**WHAT YOU WILL DO:**
Would it be possible to copy exactly the lines from the one containing "F201: none -> 750mA (JP201/2, N8)" to the end of the entries, including both and nothing else?

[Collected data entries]
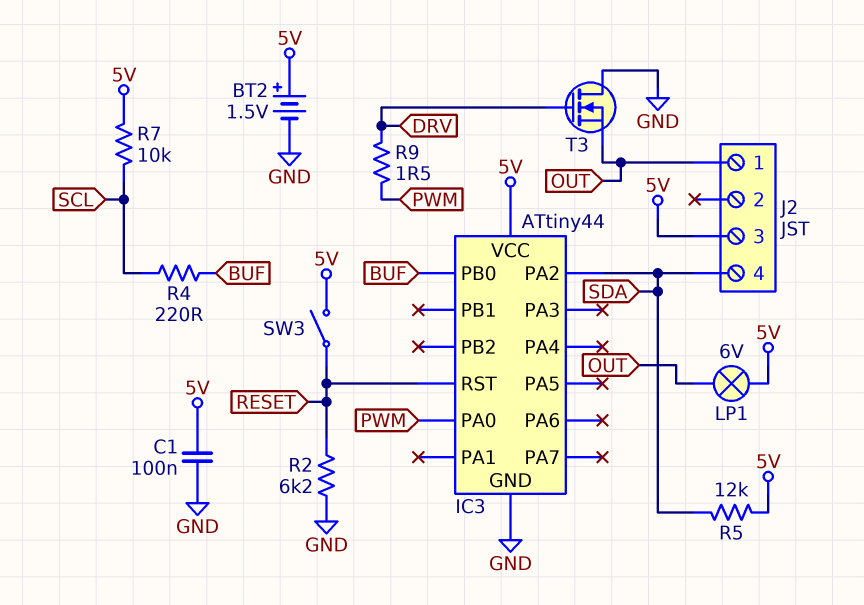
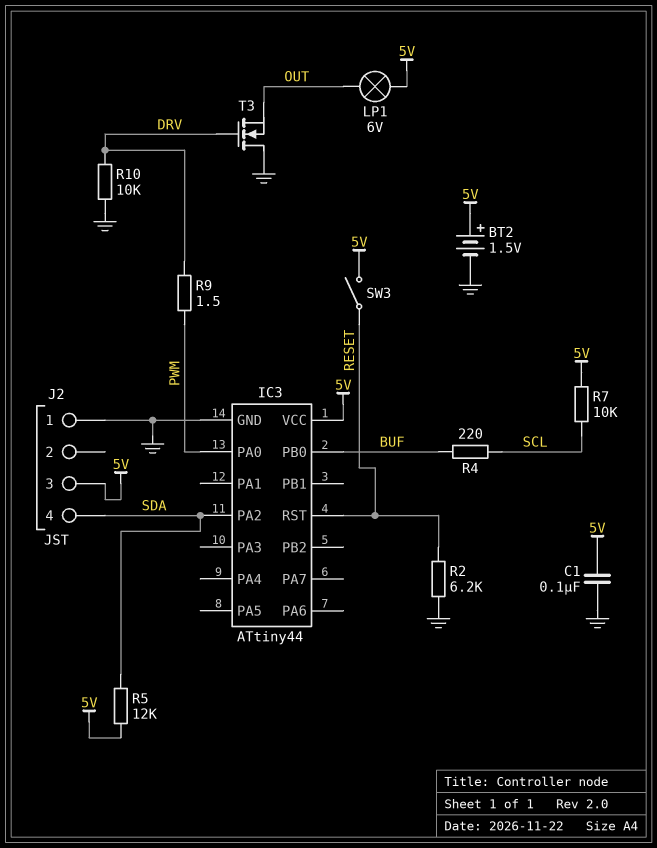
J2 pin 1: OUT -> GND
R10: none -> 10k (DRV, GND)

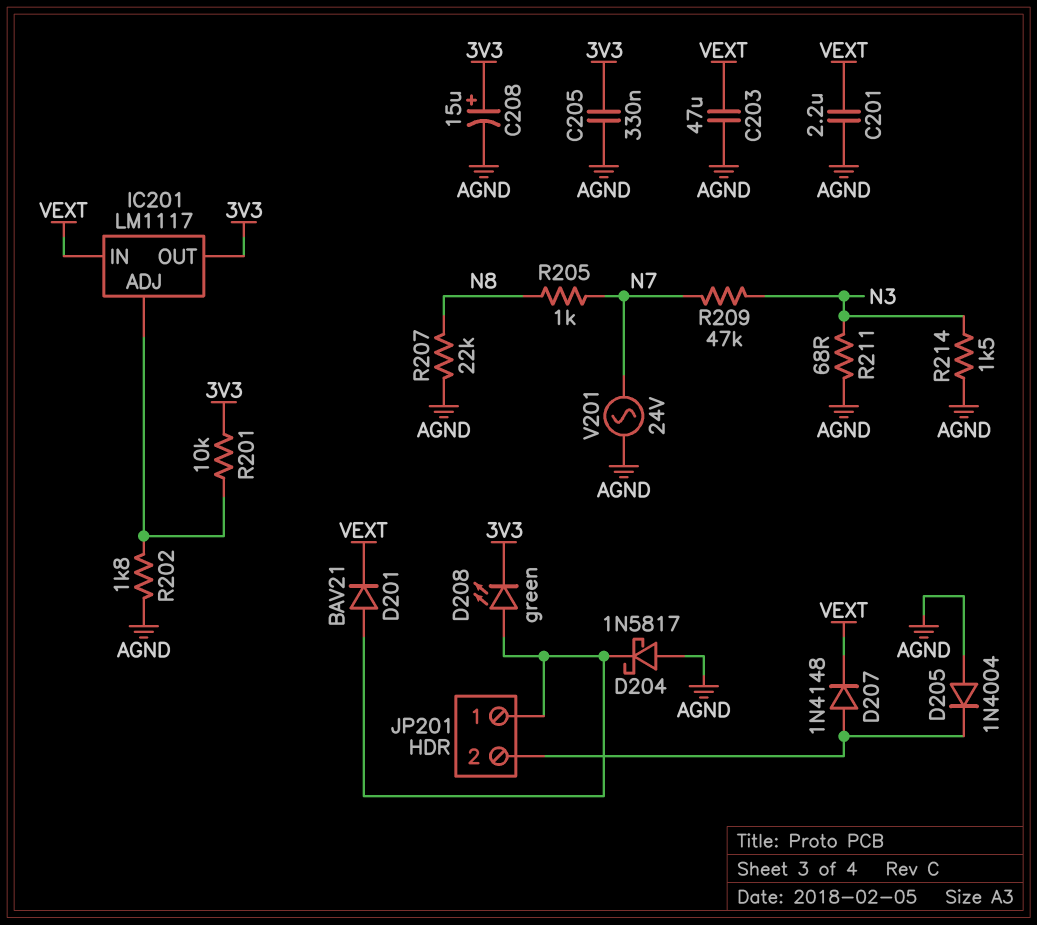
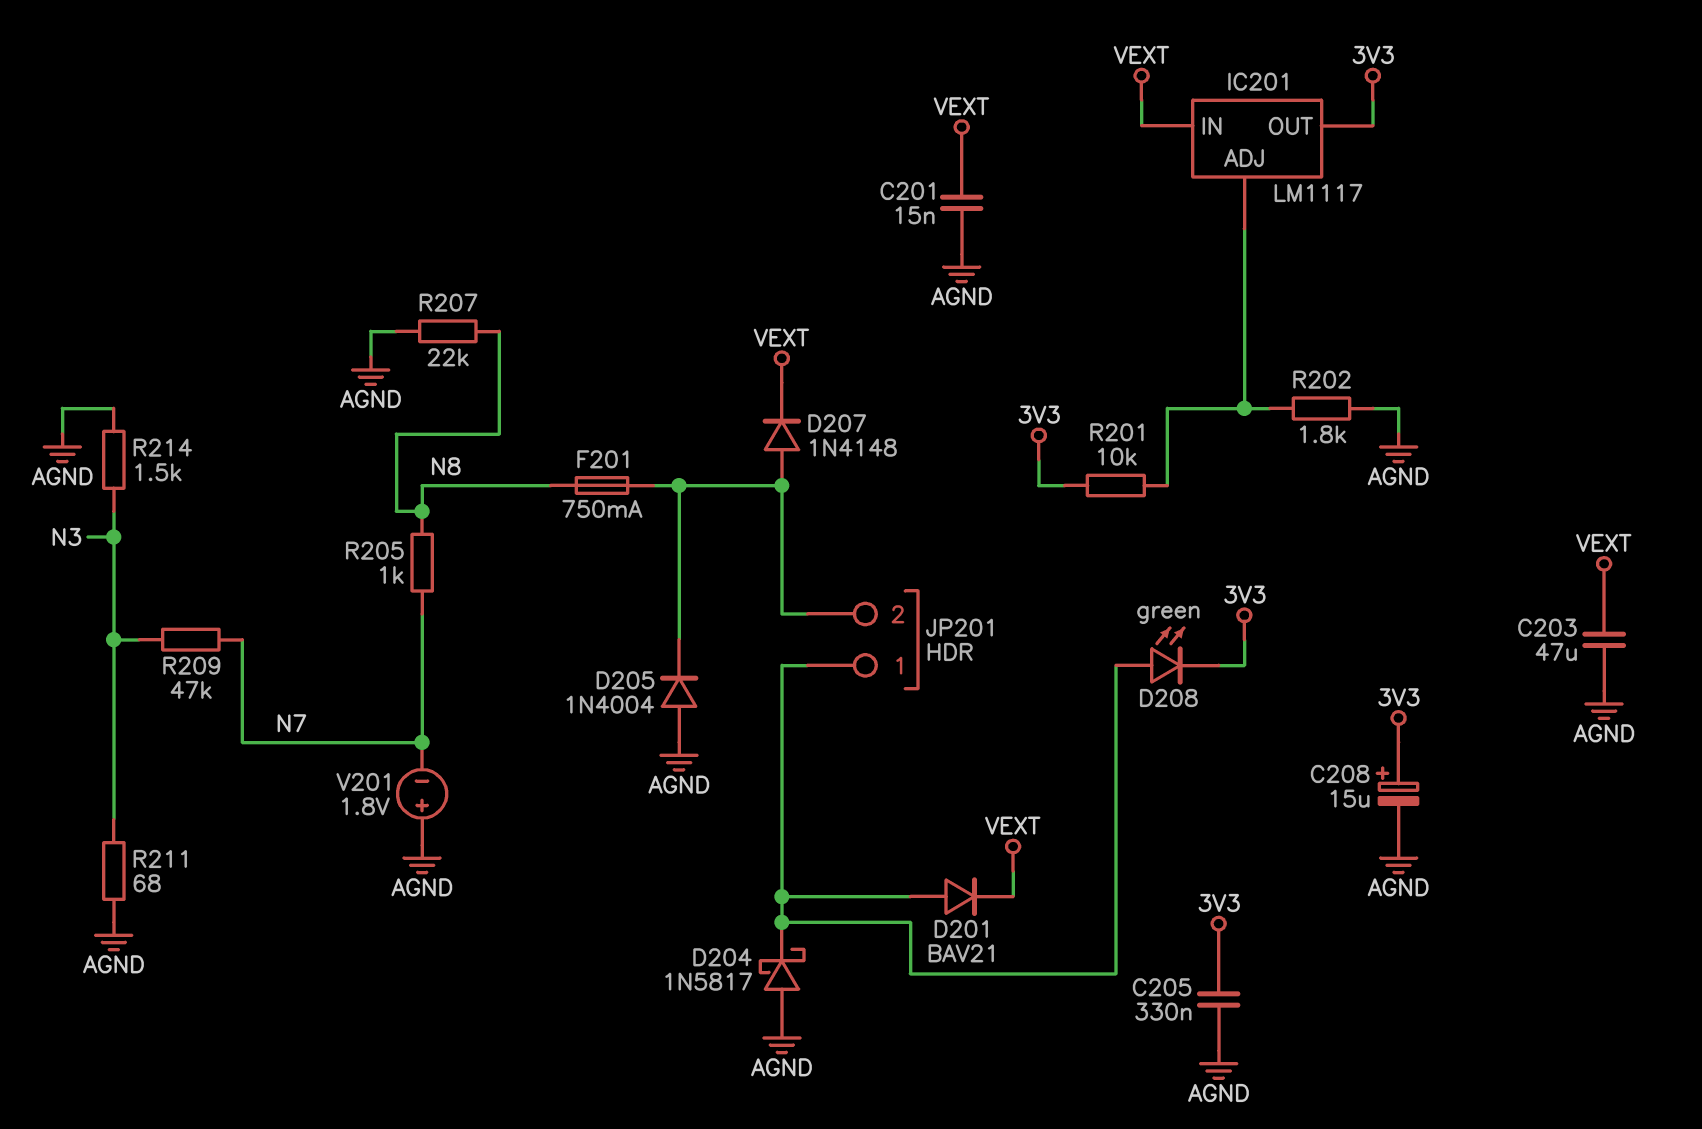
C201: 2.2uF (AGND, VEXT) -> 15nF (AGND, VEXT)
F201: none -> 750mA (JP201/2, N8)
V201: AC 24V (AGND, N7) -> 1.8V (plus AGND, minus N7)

**RESULT OF THIS TASK:**
F201: none -> 750mA (JP201/2, N8)
V201: AC 24V (AGND, N7) -> 1.8V (plus AGND, minus N7)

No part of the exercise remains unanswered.